[[ DATA EXCERPTS, beginning ]]

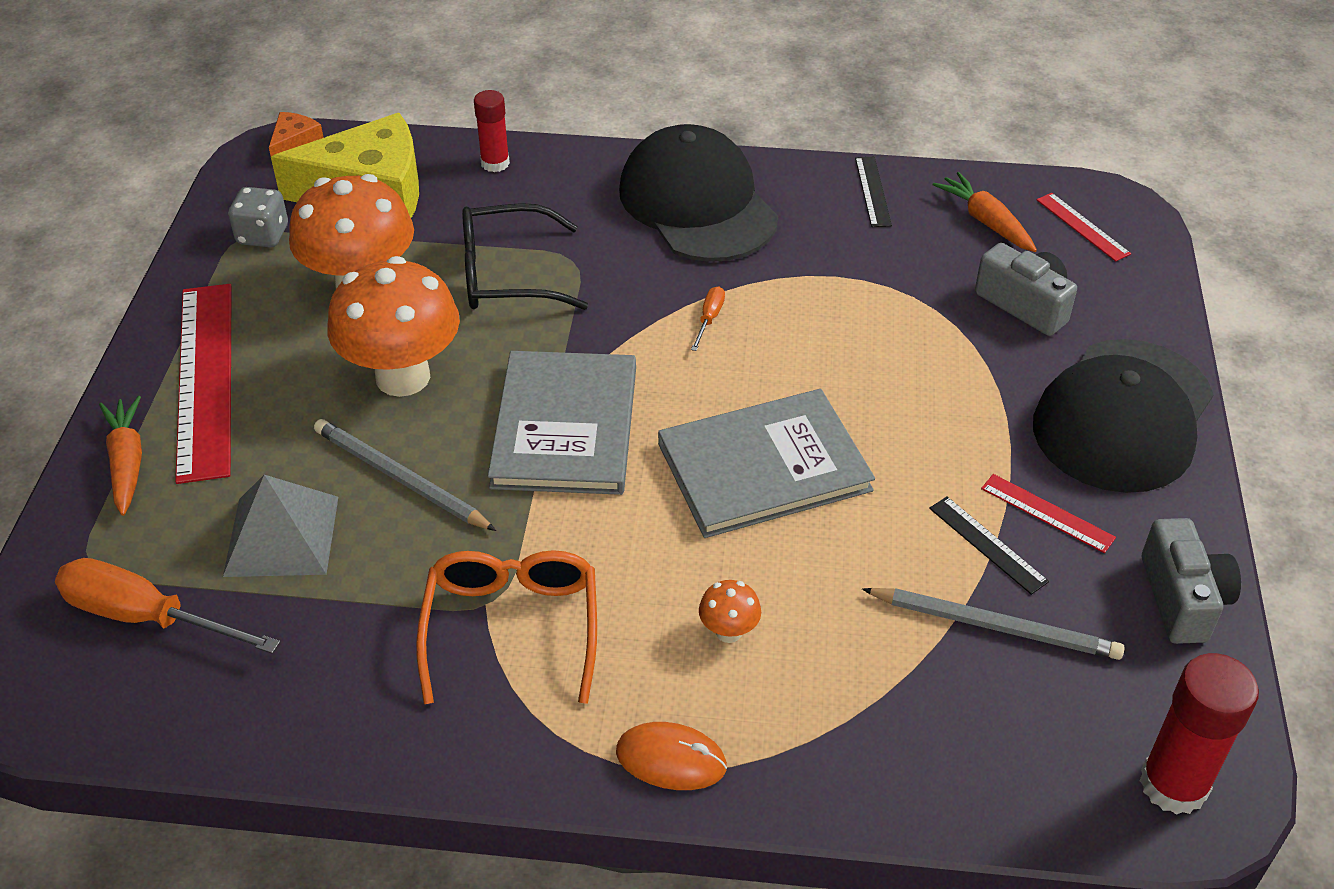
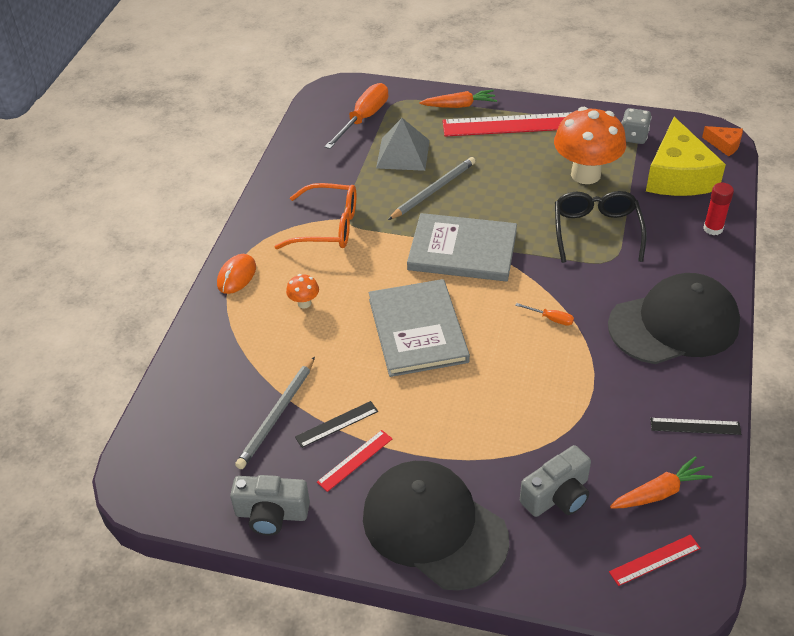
camera: 100 degrees right, 0 degrees up
(403, 377) = (509, 190): orange mushroom -> none
(1173, 784) = (152, 471): red glue stick -> none

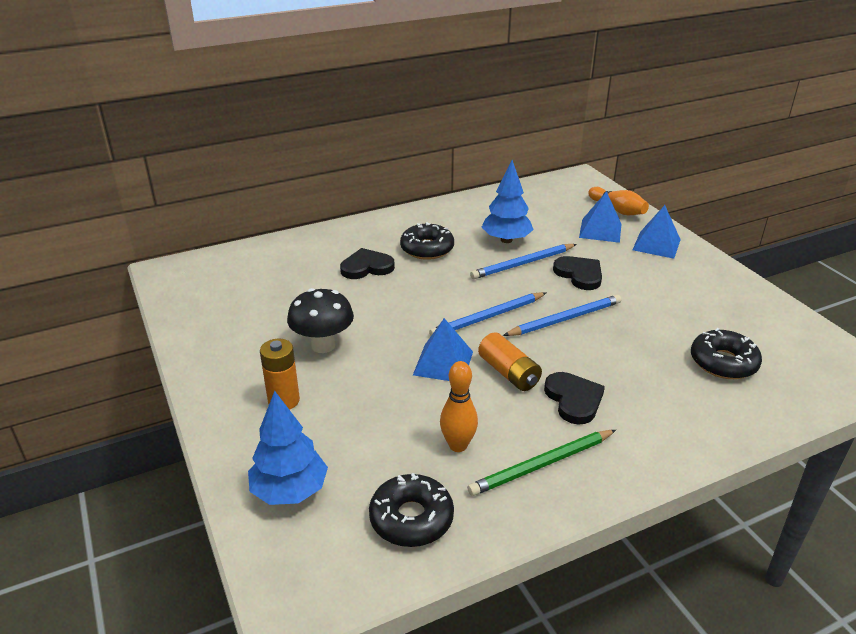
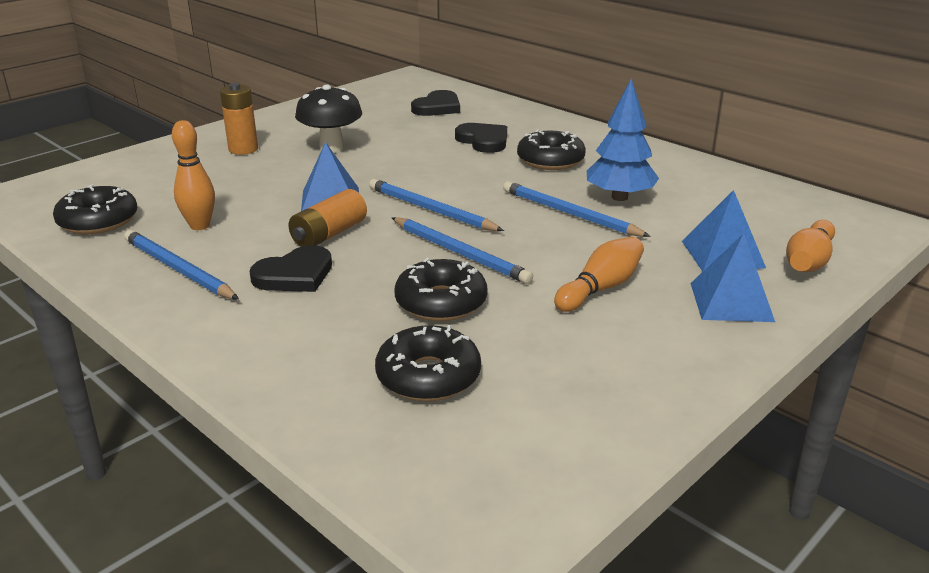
camera: 70 degrees right, 5 degrees down
(289, 491) = (129, 172): blue tree -> none
(542, 465) = (178, 269): green pencil -> blue pencil
(579, 275) = (577, 251): black heart -> black heart (437, 107)
(630, 279) = (600, 288): none -> orange bowling pin
(633, 340) = (441, 302): none -> black donut

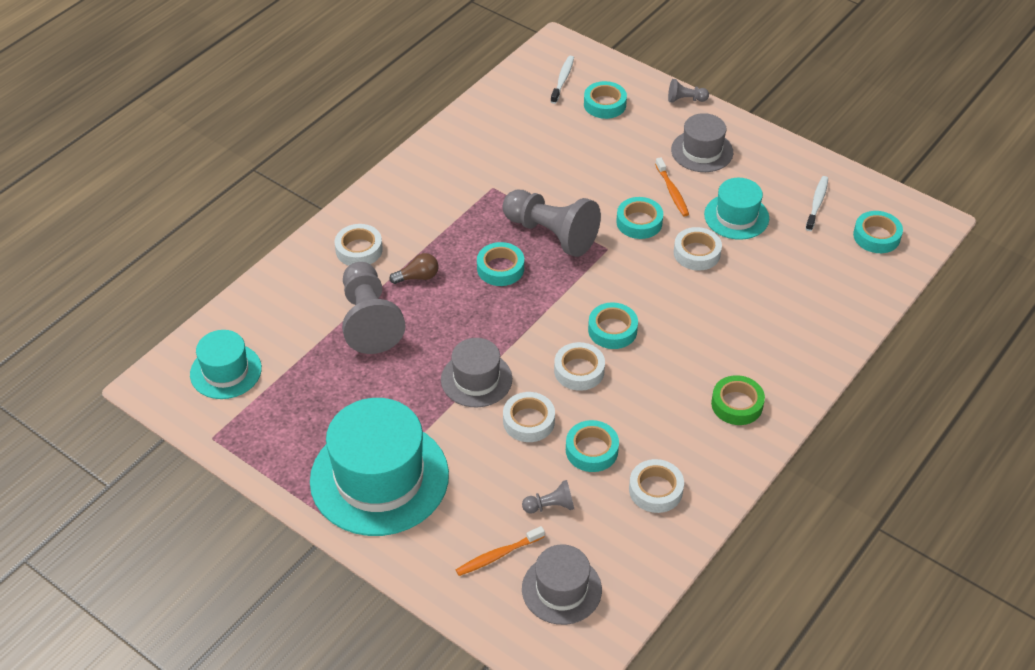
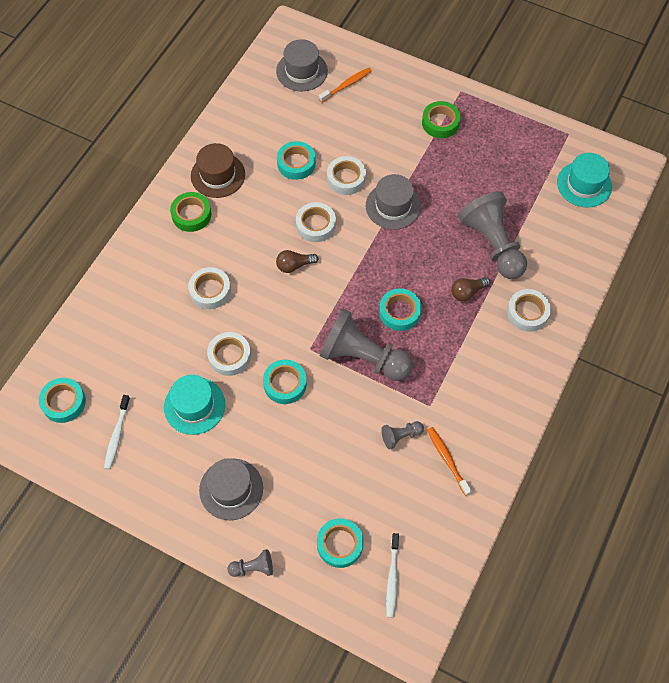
camera: 170 degrees right, 15 degrees up
(379, 478) = (440, 123): turquoise hat -> green tape
(550, 506) = (318, 121): grey pawn -> grey pawn (400, 436)
(612, 330) = (294, 265): turquoise tape -> brown light bulb
(655, 490) = (247, 142): white tape -> white tape (210, 291)
(672, 191) = (257, 428): orange toothbrush -> orange toothbrush (447, 460)
(700, 450) = (218, 175): none -> brown hat

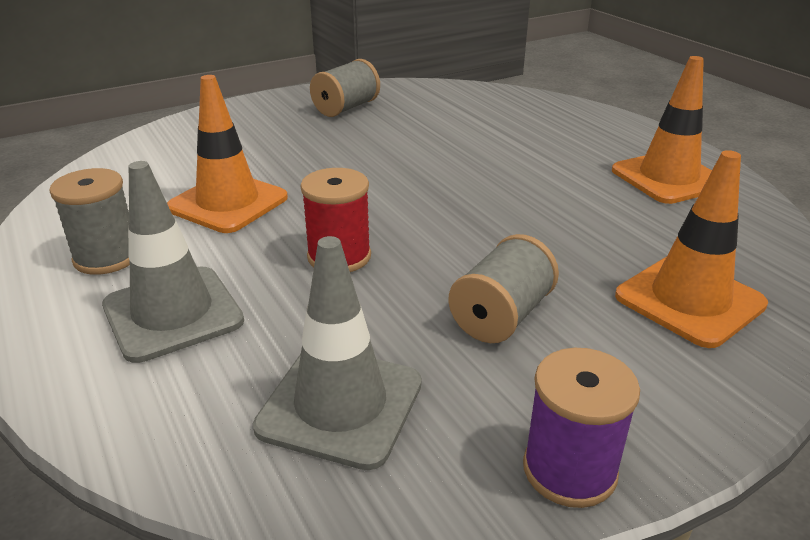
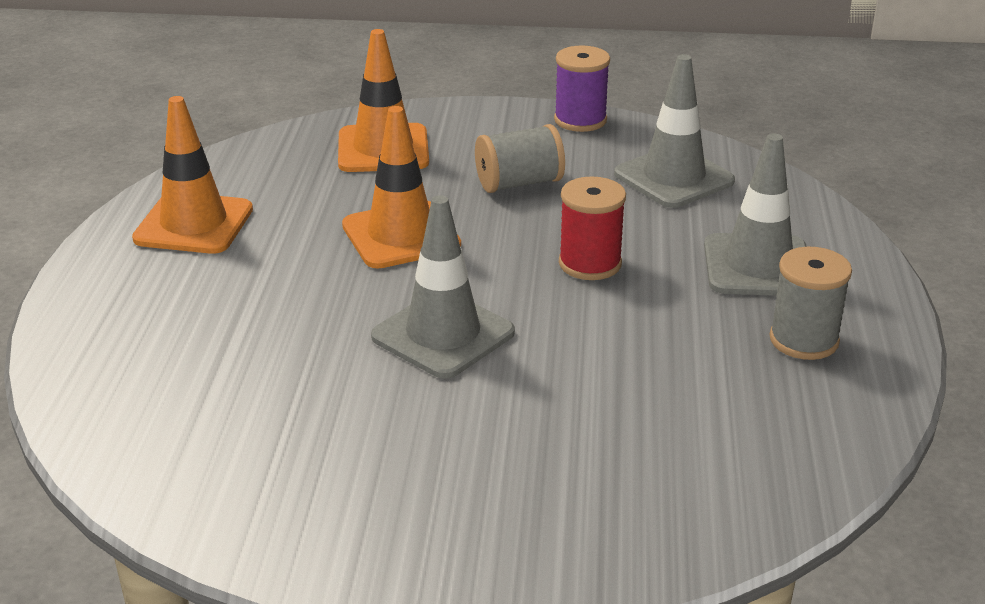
camera: 145 degrees left, 0 degrees up
(228, 203) = (652, 363): orange traffic cone -> orange traffic cone (401, 235)
(346, 108) = (348, 492): grey spool -> none
(390, 174) = (443, 335): none -> grey traffic cone

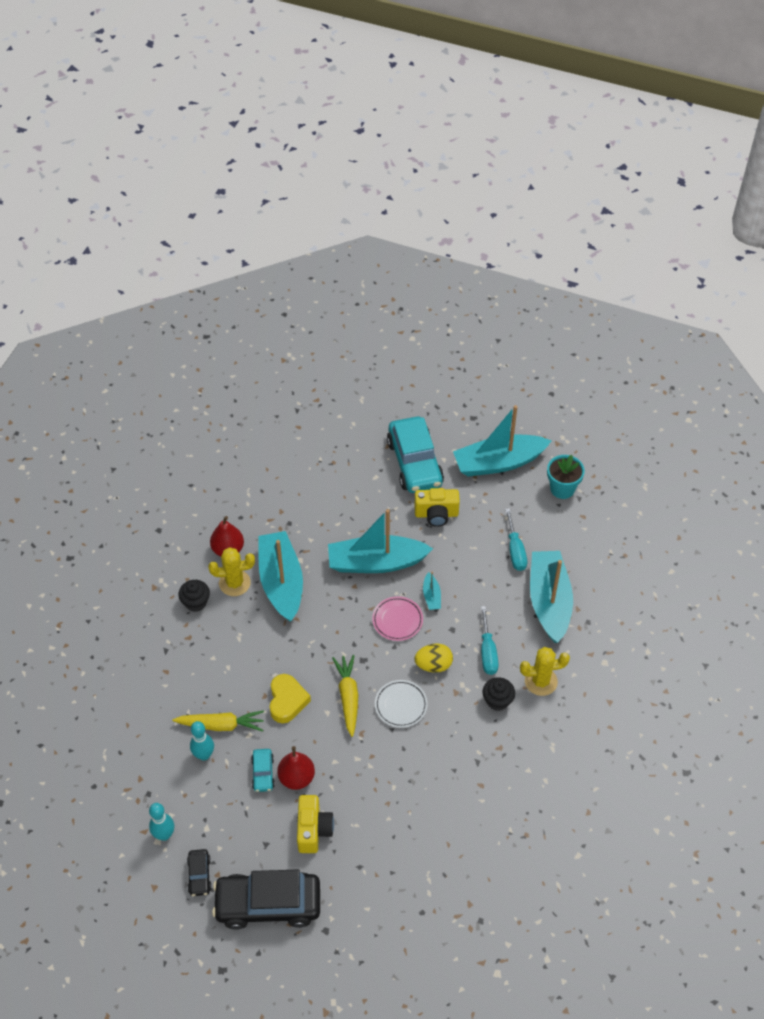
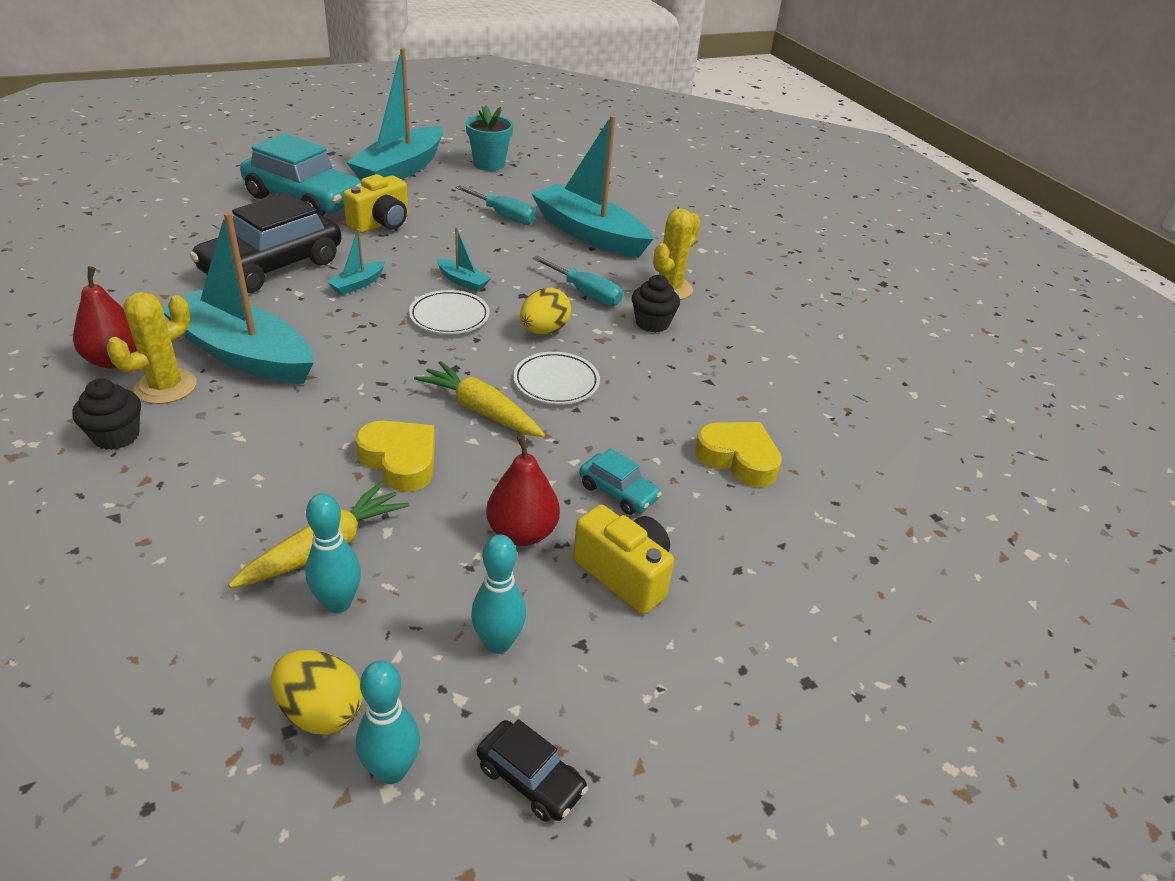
camera: 50 degrees left, 15 degrees down
(163, 795) = (321, 711): none -> yellow egg
(239, 818) = (498, 643): none -> turquoise bowling pin
(263, 773) = (465, 561): turquoise car -> turquoise car (618, 492)
(268, 904) = (689, 721): black car -> black car (272, 266)
(376, 562) = (357, 284): turquoise boat -> turquoise boat, size x0.42
(397, 620) = (449, 316): pink plate -> white plate
(430, 816) = (738, 459): none -> yellow heart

[[ DATA EXCERPTS, end ]]

PROBLEM TO WORK ON: Nothing but an exact repeat of the records, pictures excluded, belongs in the answer.

WRITTEN ANSWER:
camera: 100 degrees right, 0 degrees up
(403, 377) = (509, 190): orange mushroom -> none
(1173, 784) = (152, 471): red glue stick -> none

camera: 70 degrees right, 5 degrees down
(289, 491) = (129, 172): blue tree -> none
(542, 465) = (178, 269): green pencil -> blue pencil
(579, 275) = (577, 251): black heart -> black heart (437, 107)
(630, 279) = (600, 288): none -> orange bowling pin
(633, 340) = (441, 302): none -> black donut

camera: 170 degrees right, 15 degrees up
(379, 478) = (440, 123): turquoise hat -> green tape
(550, 506) = (318, 121): grey pawn -> grey pawn (400, 436)
(612, 330) = (294, 265): turquoise tape -> brown light bulb
(655, 490) = (247, 142): white tape -> white tape (210, 291)
(672, 191) = (257, 428): orange toothbrush -> orange toothbrush (447, 460)
(700, 450) = (218, 175): none -> brown hat

camera: 145 degrees left, 0 degrees up
(228, 203) = (652, 363): orange traffic cone -> orange traffic cone (401, 235)
(346, 108) = (348, 492): grey spool -> none
(390, 174) = (443, 335): none -> grey traffic cone

camera: 50 degrees left, 15 degrees down
(163, 795) = (321, 711): none -> yellow egg
(239, 818) = (498, 643): none -> turquoise bowling pin
(263, 773) = (465, 561): turquoise car -> turquoise car (618, 492)
(268, 904) = (689, 721): black car -> black car (272, 266)
(376, 562) = (357, 284): turquoise boat -> turquoise boat, size x0.42
(397, 620) = (449, 316): pink plate -> white plate
(430, 816) = (738, 459): none -> yellow heart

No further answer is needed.